### AVAILABLE DATA

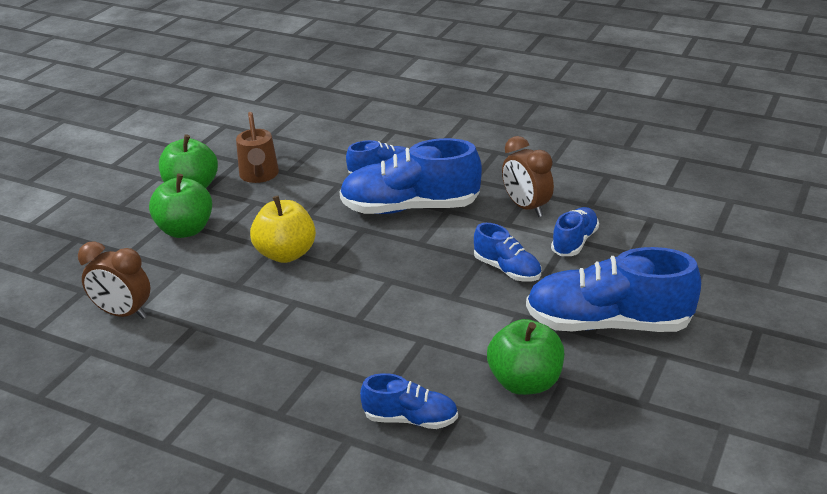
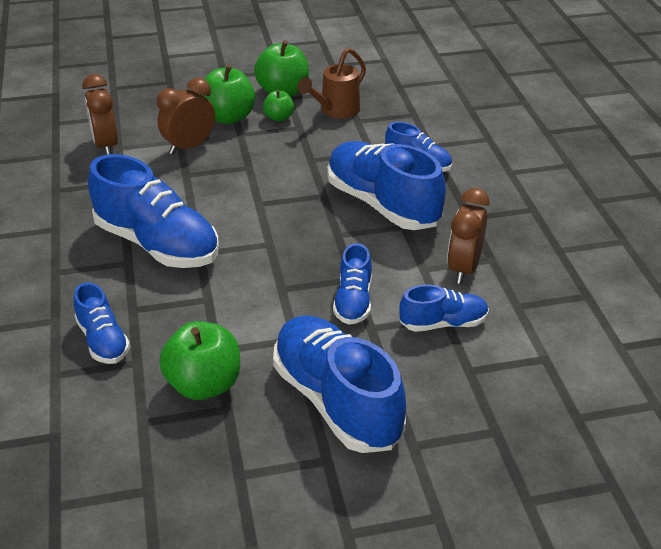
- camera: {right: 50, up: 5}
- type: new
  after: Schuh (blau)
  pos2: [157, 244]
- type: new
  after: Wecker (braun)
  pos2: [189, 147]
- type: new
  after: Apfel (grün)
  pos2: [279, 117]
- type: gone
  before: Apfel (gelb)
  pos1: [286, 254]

######

=== TASK DESCRIPTION ===
Reproduce nothing but the lines from the line containing "after: Schuh (blau)" to the last line of the data, each exactly as written.

=== TASK RESULT ===
  after: Schuh (blau)
  pos2: [157, 244]
- type: new
  after: Wecker (braun)
  pos2: [189, 147]
- type: new
  after: Apfel (grün)
  pos2: [279, 117]
- type: gone
  before: Apfel (gelb)
  pos1: [286, 254]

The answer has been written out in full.